PROBLEM DESCRIPTION. Check every line of the data below for the word "none". Copy the ones that have it.

GIVEN ENTRIES.
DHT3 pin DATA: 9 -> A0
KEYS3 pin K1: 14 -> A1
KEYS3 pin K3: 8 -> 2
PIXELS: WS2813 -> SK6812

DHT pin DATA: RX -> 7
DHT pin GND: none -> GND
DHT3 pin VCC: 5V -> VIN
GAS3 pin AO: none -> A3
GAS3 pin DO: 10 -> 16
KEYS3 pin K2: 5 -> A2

EXPECTED ANSWER.
DHT pin GND: none -> GND
GAS3 pin AO: none -> A3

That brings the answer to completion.